• _Your objective_
Within the records below, reproduce without change the lines from the line that has "The camera went 100" through the line that has "The green cap", and only those.

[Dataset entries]
-------

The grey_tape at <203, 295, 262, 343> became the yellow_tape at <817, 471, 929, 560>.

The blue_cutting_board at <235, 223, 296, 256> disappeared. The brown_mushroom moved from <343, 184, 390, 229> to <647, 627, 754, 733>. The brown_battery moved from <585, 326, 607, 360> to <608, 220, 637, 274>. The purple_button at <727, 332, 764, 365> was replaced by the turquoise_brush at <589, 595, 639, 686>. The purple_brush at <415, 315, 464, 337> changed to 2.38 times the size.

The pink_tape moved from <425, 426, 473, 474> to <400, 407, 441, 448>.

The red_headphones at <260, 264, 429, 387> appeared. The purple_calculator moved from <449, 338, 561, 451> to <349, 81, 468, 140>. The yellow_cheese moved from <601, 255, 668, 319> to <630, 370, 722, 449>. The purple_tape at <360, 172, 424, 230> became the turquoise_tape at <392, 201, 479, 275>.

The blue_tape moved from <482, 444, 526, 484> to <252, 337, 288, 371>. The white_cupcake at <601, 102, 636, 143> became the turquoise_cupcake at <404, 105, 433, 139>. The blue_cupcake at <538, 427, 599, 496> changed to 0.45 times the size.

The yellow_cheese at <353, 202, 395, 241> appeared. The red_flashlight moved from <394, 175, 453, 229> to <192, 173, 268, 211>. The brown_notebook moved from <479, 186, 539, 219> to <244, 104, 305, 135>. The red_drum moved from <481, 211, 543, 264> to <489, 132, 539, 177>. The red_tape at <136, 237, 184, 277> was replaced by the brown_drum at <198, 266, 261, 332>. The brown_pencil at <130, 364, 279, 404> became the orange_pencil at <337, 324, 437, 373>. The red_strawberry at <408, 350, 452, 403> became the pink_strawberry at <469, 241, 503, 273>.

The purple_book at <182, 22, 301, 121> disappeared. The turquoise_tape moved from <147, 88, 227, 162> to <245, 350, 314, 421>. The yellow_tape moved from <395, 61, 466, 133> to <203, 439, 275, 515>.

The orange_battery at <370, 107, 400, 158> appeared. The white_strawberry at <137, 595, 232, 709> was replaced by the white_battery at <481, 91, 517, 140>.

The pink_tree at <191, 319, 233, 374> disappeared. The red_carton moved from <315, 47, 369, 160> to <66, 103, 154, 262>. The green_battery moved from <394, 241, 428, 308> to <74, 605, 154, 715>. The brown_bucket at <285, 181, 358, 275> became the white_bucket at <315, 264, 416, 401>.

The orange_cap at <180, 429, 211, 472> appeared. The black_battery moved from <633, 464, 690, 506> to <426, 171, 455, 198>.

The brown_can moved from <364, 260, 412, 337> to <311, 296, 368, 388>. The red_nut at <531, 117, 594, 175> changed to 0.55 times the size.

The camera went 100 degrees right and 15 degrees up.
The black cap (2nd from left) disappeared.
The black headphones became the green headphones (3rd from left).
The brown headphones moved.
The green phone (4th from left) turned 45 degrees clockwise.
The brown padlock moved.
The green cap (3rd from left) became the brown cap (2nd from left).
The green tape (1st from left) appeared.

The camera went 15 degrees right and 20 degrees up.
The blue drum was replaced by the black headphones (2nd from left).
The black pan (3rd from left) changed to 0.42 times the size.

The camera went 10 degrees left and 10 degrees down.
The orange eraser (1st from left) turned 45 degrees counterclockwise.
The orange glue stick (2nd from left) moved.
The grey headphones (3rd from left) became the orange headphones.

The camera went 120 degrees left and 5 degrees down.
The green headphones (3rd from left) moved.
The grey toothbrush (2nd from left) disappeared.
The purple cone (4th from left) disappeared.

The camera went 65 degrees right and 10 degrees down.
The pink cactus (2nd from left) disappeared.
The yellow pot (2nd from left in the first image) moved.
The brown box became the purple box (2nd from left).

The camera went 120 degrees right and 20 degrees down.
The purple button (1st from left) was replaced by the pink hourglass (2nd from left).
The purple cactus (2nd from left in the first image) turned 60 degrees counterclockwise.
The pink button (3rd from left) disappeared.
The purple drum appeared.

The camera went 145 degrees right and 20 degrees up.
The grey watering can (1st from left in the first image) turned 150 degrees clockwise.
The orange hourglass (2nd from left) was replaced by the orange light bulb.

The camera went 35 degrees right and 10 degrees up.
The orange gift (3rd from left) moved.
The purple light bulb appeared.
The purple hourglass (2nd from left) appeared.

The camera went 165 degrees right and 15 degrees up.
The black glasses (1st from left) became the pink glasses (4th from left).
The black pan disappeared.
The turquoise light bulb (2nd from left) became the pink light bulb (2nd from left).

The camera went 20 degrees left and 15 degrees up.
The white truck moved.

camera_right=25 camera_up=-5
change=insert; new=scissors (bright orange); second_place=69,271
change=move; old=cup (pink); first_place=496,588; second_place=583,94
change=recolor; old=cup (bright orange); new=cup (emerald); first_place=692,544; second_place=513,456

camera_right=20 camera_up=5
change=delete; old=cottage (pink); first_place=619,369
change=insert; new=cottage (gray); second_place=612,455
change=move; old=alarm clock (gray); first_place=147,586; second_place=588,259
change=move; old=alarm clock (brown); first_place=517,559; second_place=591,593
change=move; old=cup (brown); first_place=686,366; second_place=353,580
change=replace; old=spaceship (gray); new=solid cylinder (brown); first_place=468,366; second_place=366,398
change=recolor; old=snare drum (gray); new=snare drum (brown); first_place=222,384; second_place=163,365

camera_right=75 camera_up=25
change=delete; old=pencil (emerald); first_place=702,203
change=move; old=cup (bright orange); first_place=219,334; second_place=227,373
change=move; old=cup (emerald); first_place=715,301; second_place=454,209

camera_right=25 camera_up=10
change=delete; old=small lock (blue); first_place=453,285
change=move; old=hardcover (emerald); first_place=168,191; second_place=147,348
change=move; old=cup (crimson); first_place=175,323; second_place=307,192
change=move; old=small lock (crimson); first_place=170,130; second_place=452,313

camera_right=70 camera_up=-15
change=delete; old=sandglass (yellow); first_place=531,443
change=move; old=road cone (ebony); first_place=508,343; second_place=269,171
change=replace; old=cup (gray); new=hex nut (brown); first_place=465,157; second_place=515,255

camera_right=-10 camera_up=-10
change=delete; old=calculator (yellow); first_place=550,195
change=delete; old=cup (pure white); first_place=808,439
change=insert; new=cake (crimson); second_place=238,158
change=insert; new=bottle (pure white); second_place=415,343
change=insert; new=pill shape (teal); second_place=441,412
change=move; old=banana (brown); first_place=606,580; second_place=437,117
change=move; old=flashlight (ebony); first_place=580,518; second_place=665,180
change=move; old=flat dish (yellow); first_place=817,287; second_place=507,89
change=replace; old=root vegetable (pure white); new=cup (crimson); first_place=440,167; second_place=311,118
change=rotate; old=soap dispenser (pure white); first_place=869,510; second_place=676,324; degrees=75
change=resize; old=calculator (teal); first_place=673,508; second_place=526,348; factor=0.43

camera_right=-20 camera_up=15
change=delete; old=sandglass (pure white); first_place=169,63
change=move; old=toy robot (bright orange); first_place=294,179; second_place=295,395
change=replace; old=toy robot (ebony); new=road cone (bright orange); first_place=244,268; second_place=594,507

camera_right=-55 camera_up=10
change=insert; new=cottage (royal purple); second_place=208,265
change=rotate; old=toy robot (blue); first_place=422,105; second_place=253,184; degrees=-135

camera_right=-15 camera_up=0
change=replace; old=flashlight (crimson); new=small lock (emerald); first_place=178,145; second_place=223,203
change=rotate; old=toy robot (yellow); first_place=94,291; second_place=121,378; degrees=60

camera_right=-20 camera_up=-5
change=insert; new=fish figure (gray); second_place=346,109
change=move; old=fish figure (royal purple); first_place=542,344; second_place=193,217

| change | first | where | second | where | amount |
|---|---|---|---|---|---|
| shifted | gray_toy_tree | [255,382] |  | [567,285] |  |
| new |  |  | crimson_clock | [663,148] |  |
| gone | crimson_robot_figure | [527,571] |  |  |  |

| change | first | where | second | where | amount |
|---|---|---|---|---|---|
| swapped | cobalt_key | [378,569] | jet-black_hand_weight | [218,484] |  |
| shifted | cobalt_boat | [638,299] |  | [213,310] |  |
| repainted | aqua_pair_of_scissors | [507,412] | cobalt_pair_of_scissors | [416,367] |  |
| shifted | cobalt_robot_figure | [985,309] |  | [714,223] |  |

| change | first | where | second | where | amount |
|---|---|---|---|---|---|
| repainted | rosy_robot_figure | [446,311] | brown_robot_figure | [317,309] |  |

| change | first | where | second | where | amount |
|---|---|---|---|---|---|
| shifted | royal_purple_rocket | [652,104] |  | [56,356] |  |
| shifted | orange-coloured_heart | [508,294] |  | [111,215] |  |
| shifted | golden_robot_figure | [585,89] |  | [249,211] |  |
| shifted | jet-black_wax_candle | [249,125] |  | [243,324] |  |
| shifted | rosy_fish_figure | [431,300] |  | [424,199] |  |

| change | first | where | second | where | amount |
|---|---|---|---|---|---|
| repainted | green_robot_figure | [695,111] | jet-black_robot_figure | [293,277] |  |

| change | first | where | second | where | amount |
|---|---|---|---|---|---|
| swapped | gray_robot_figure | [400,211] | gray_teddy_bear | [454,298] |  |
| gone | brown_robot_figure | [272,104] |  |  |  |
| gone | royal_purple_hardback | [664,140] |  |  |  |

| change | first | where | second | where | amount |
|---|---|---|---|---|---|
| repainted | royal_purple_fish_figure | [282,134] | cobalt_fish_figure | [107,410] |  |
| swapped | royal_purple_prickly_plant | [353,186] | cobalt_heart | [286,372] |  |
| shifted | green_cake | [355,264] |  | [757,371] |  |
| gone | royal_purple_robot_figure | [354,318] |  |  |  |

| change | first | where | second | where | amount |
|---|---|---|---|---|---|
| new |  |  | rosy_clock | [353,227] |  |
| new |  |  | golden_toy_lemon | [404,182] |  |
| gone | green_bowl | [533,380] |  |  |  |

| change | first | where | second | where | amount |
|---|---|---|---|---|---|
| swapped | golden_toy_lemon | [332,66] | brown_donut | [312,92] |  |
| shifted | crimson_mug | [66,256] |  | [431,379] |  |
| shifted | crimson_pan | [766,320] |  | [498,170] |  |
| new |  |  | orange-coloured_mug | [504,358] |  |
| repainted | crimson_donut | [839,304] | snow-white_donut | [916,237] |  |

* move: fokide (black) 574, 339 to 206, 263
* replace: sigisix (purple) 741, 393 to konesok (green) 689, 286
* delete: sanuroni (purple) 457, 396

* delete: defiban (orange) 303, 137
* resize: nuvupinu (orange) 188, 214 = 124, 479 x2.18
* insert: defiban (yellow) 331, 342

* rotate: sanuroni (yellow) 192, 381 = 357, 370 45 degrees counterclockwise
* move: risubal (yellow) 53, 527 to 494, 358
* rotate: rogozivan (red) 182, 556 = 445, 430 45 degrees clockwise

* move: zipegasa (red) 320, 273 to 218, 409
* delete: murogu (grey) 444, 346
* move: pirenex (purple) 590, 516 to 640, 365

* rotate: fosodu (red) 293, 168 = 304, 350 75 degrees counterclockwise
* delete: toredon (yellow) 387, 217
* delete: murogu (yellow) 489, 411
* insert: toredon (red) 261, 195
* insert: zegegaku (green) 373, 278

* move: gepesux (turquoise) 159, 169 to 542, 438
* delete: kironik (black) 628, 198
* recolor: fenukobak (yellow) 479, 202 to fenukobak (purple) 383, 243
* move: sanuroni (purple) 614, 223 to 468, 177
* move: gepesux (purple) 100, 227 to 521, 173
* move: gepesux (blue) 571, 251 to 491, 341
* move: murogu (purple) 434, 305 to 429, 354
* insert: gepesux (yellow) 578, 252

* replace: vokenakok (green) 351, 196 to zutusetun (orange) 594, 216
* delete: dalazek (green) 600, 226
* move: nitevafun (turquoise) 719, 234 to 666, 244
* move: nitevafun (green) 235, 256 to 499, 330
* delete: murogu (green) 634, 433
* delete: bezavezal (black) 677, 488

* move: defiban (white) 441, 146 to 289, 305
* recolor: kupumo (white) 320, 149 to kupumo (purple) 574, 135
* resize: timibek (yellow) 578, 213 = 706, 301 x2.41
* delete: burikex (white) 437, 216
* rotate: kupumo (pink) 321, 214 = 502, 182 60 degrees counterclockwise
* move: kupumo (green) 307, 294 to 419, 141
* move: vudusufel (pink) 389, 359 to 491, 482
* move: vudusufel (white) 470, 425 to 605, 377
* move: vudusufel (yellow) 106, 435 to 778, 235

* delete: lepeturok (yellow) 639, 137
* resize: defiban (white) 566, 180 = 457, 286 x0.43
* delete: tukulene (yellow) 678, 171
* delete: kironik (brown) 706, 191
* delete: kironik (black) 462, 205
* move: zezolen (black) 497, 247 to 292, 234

-------

• _Result of this task_
The camera went 100 degrees right and 15 degrees up.
The black cap (2nd from left) disappeared.
The black headphones became the green headphones (3rd from left).
The brown headphones moved.
The green phone (4th from left) turned 45 degrees clockwise.
The brown padlock moved.
The green cap (3rd from left) became the brown cap (2nd from left).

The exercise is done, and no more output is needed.